*Try it:* Without adding anything, give again the lines from the one holding "R11: none -> 8.2k (IC5/in-, IC5/out)" through the final line of the records, exactly, with both ends included and pictures dropped.

*Exercise material:*
-.-.-
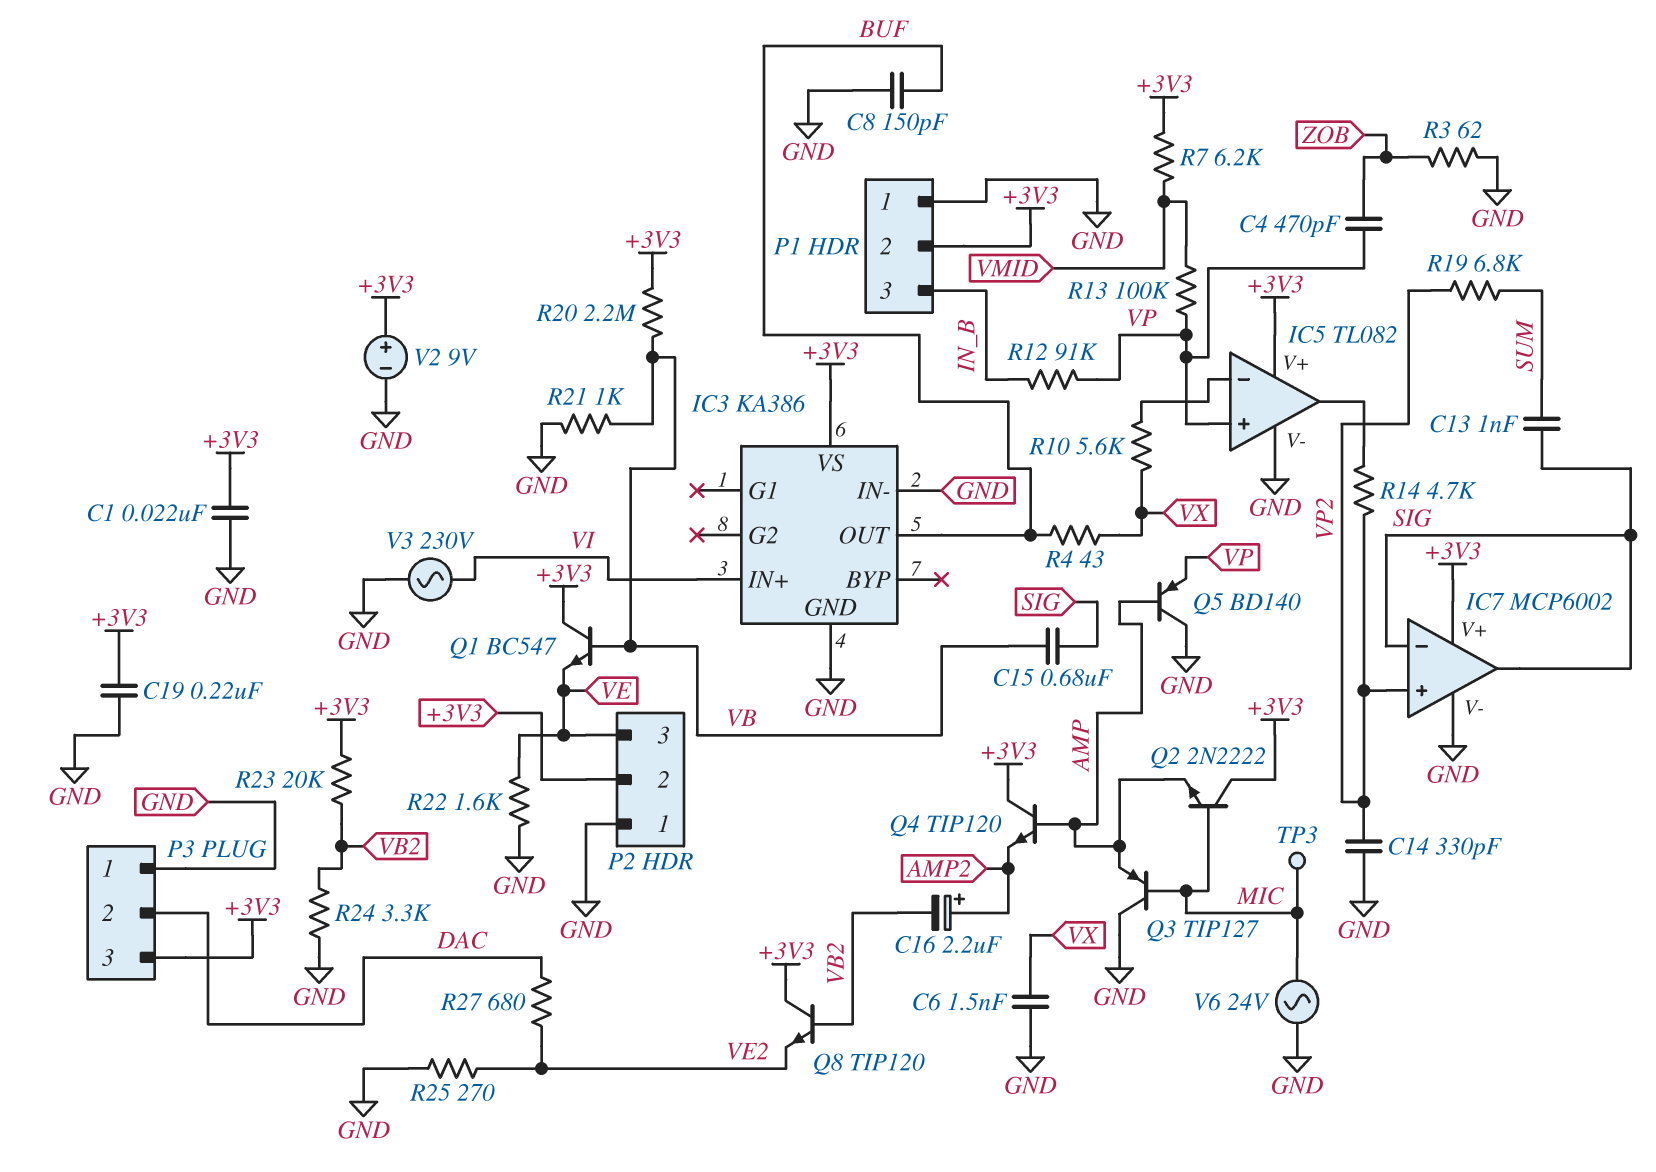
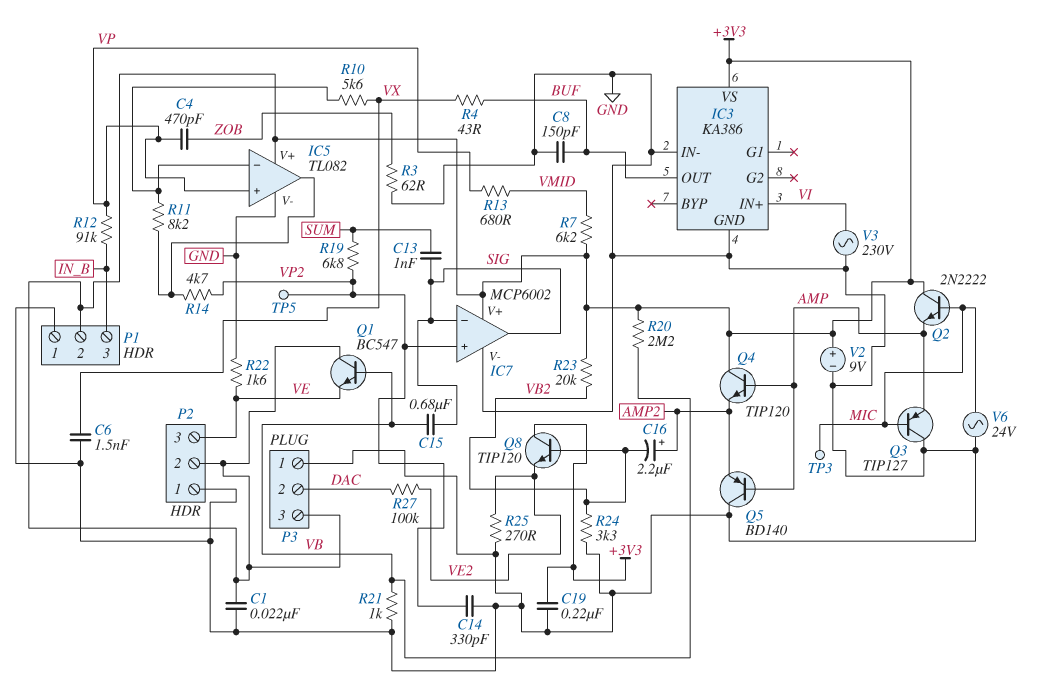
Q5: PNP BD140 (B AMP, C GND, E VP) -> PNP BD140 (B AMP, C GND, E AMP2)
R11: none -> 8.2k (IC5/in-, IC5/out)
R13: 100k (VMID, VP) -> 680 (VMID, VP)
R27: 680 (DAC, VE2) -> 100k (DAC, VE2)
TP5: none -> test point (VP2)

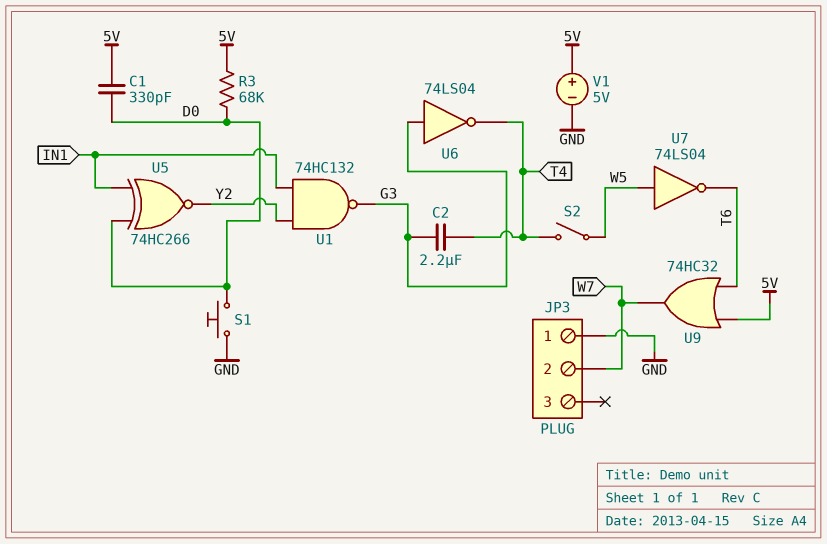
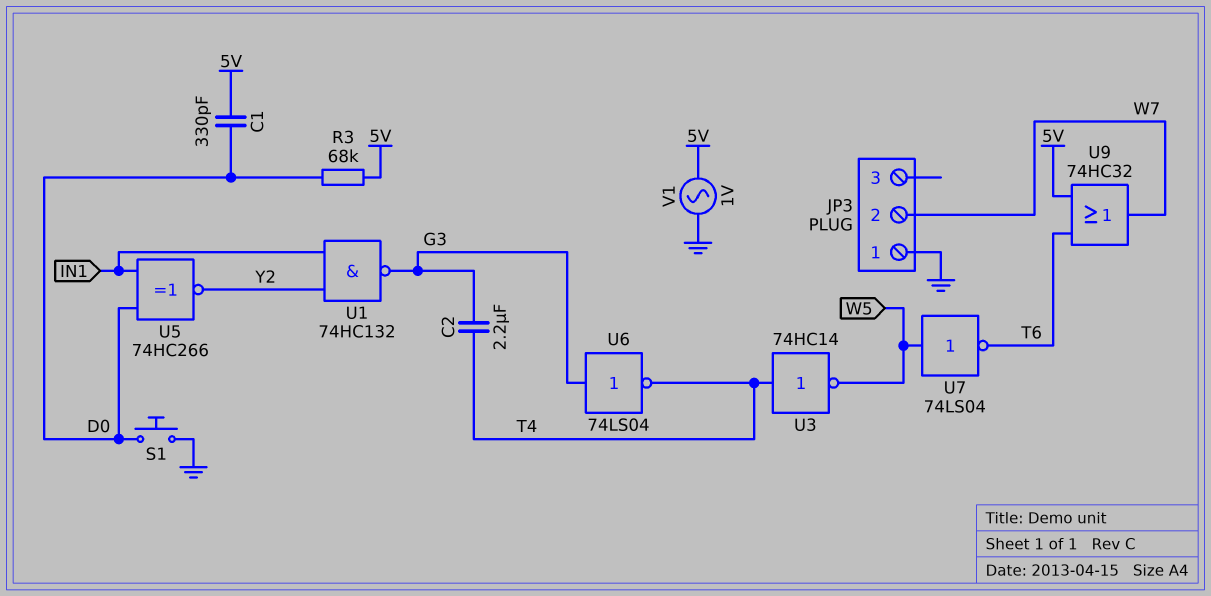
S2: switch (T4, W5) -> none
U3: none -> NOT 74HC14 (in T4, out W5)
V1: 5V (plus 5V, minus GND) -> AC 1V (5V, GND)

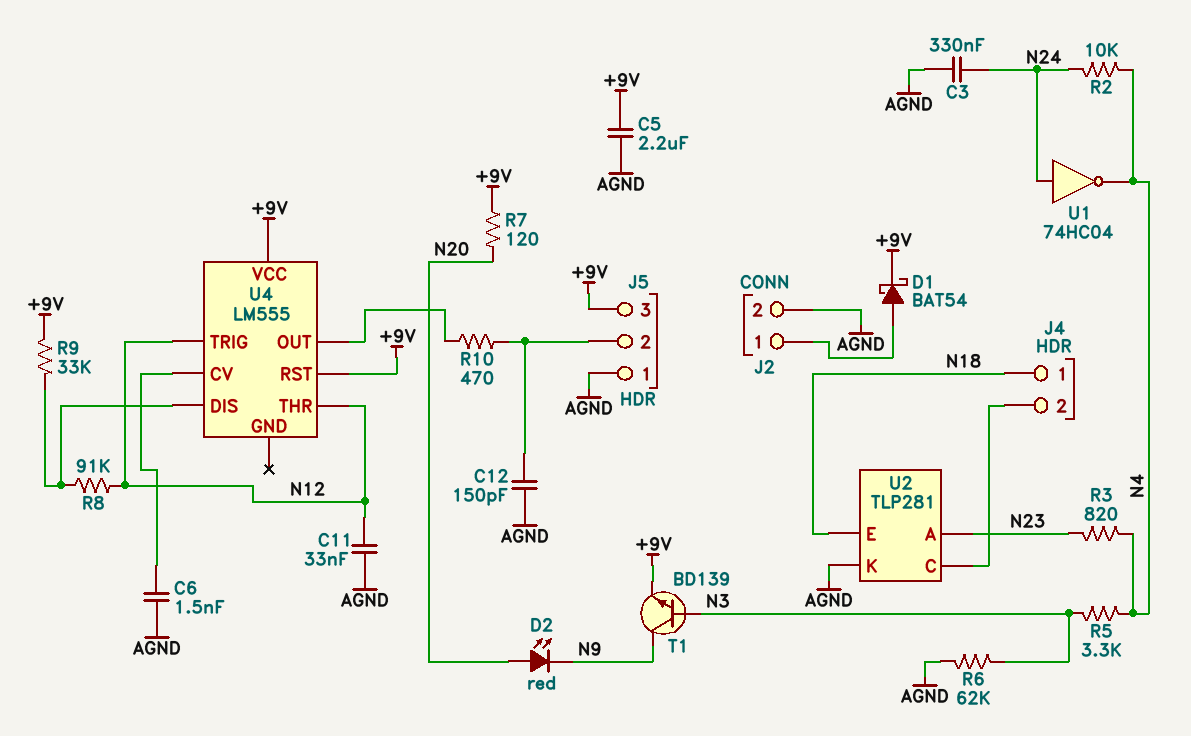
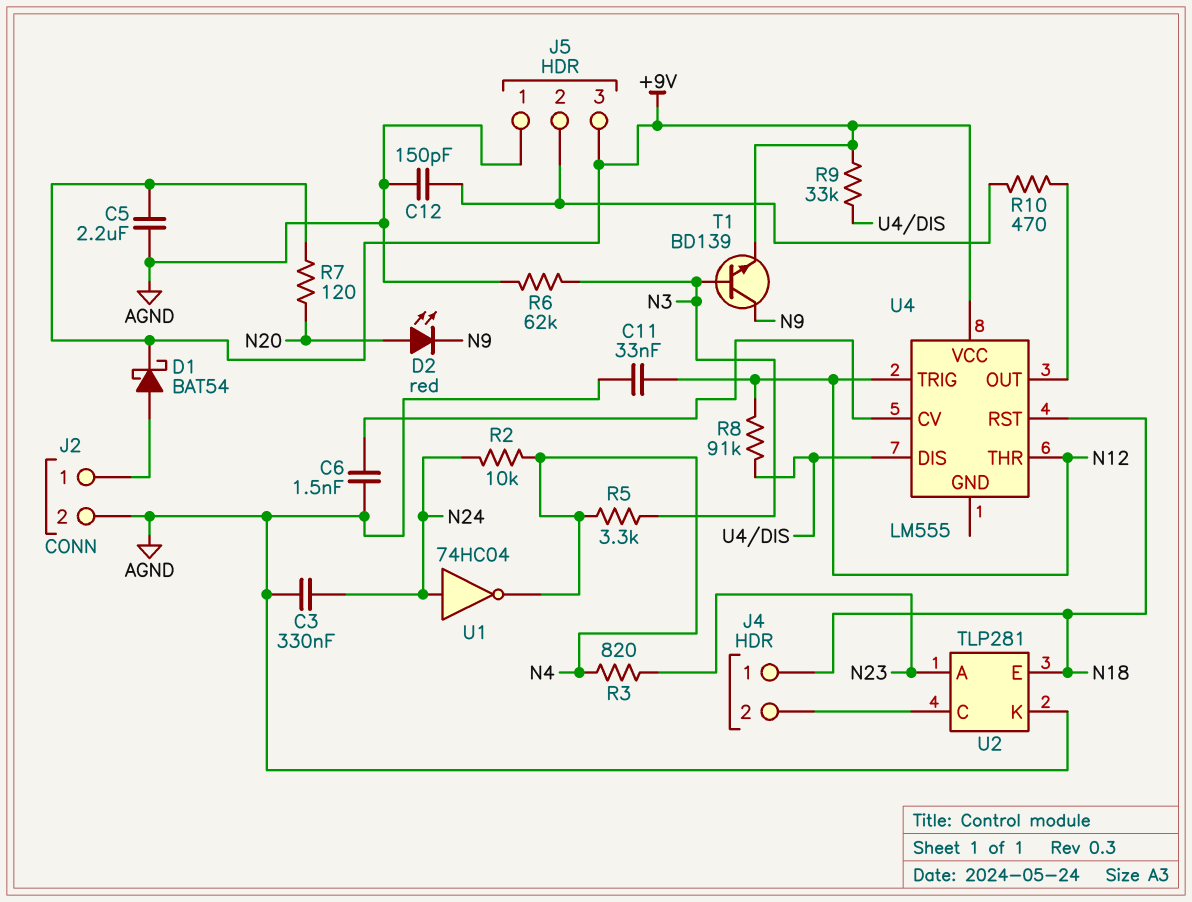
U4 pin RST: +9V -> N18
-.-.-
*Output:*
R11: none -> 8.2k (IC5/in-, IC5/out)
R13: 100k (VMID, VP) -> 680 (VMID, VP)
R27: 680 (DAC, VE2) -> 100k (DAC, VE2)
TP5: none -> test point (VP2)

S2: switch (T4, W5) -> none
U3: none -> NOT 74HC14 (in T4, out W5)
V1: 5V (plus 5V, minus GND) -> AC 1V (5V, GND)

U4 pin RST: +9V -> N18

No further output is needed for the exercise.